• EXTRACTED RECORDS:
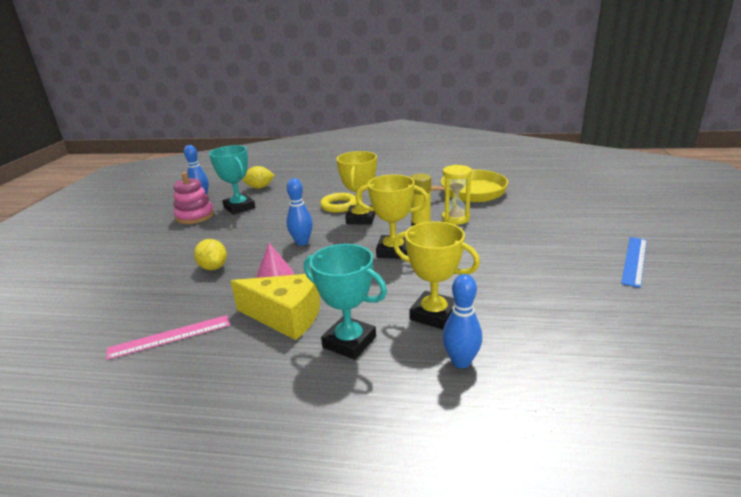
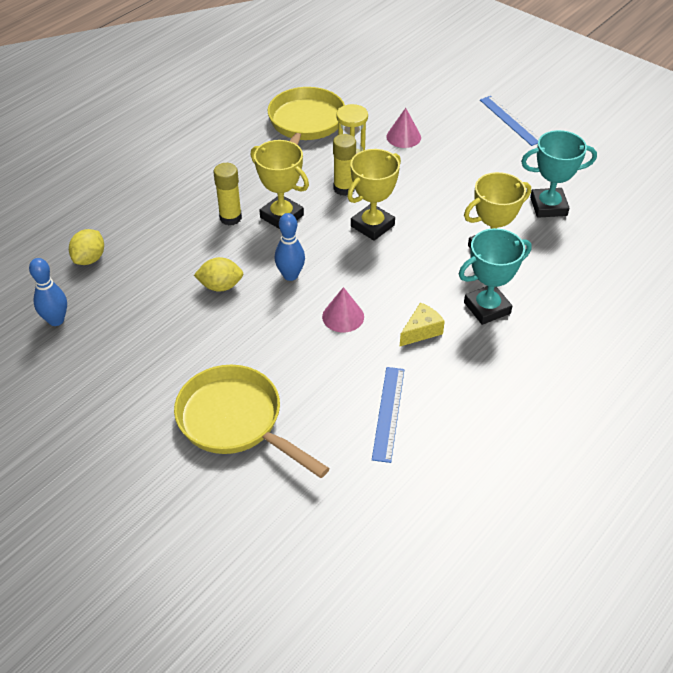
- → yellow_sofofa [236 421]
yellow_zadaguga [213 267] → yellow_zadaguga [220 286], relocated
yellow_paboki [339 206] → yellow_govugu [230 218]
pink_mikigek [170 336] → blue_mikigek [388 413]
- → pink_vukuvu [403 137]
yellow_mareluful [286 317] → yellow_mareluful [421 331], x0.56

• WHAT TO DO:
The line with "yellow_zadaguga [213 267]" through the last line of the data: write these out exactly, and no others.

• TASK RESPONSE:
yellow_zadaguga [213 267] → yellow_zadaguga [220 286], relocated
yellow_paboki [339 206] → yellow_govugu [230 218]
pink_mikigek [170 336] → blue_mikigek [388 413]
- → pink_vukuvu [403 137]
yellow_mareluful [286 317] → yellow_mareluful [421 331], x0.56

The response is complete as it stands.